◆ **Work to be completed**: Whenever a picture appears, leave it out while repeating all the other data exactly.

◆ **Information supplied**:
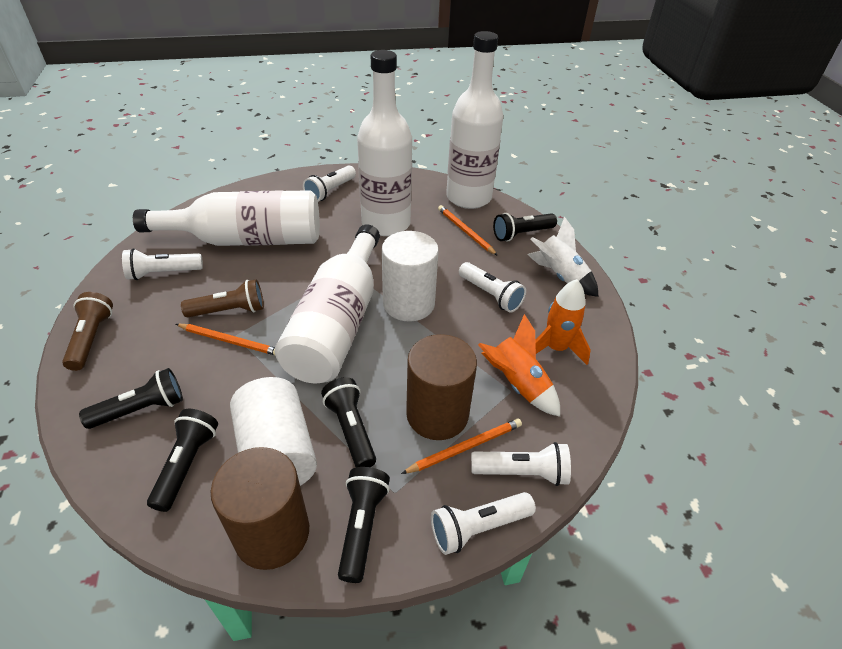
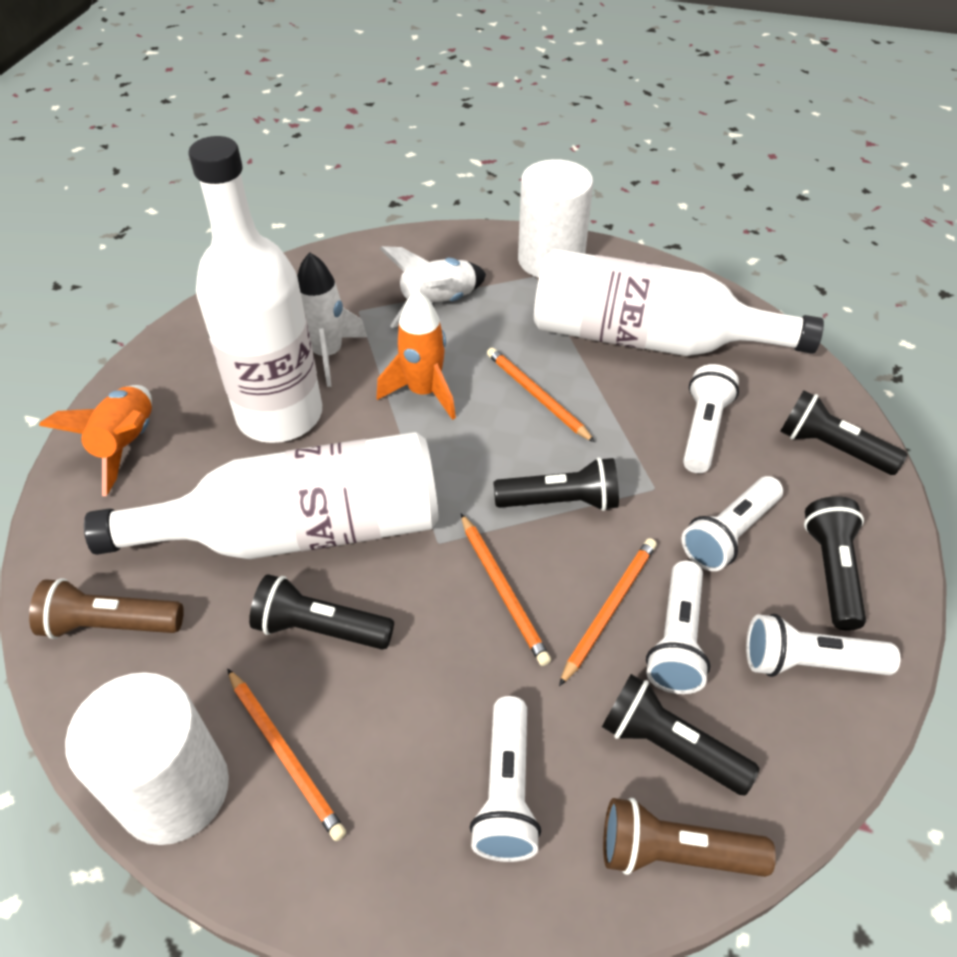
brown cylinder: 2 -> 0
orange pencil: 3 -> 4
white bottle: 4 -> 3
white rocket: 1 -> 2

◆ **Response to this exercise**:
brown cylinder: 2 -> 0
orange pencil: 3 -> 4
white bottle: 4 -> 3
white rocket: 1 -> 2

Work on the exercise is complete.